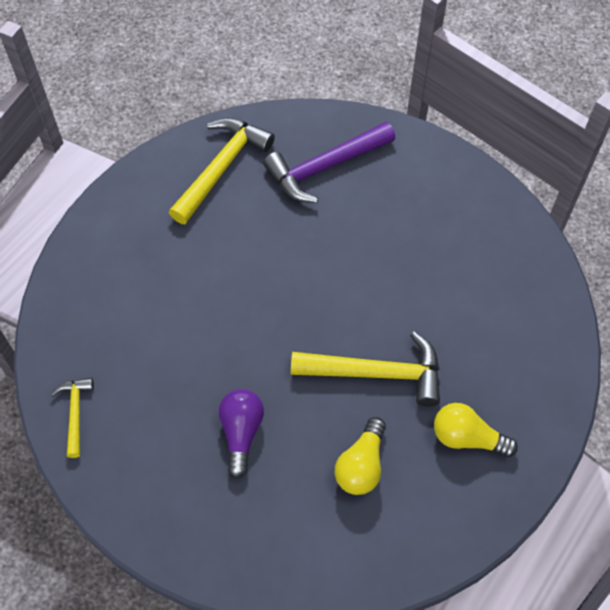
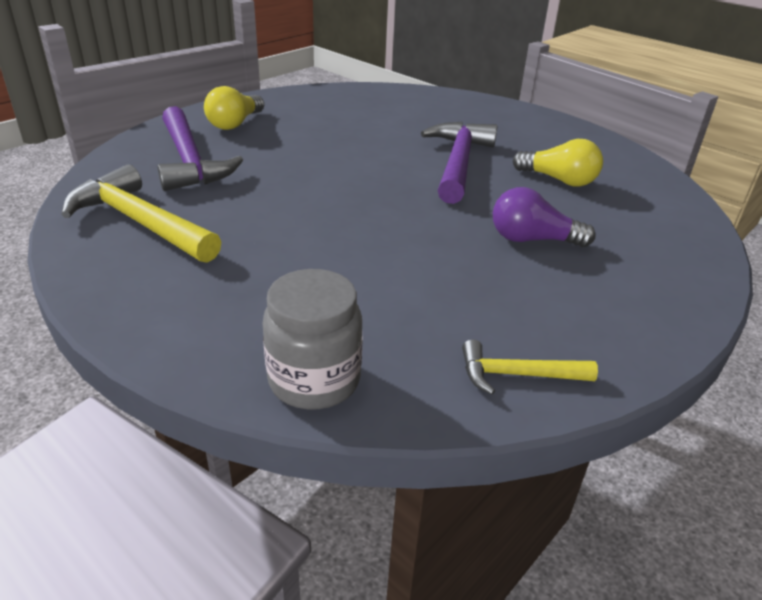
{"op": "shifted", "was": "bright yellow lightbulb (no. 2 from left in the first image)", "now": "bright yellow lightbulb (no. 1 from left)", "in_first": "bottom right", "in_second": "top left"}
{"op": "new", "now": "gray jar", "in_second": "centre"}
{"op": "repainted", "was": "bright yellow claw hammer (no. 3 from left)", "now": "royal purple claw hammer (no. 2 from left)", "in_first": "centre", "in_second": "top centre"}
--------
_ABOUT THIS TASK_
Go through the data above and find the lines with the word "from". Copy each of those lines.

_EXERCISE SOLUTION_
{"op": "shifted", "was": "bright yellow lightbulb (no. 2 from left in the first image)", "now": "bright yellow lightbulb (no. 1 from left)", "in_first": "bottom right", "in_second": "top left"}
{"op": "repainted", "was": "bright yellow claw hammer (no. 3 from left)", "now": "royal purple claw hammer (no. 2 from left)", "in_first": "centre", "in_second": "top centre"}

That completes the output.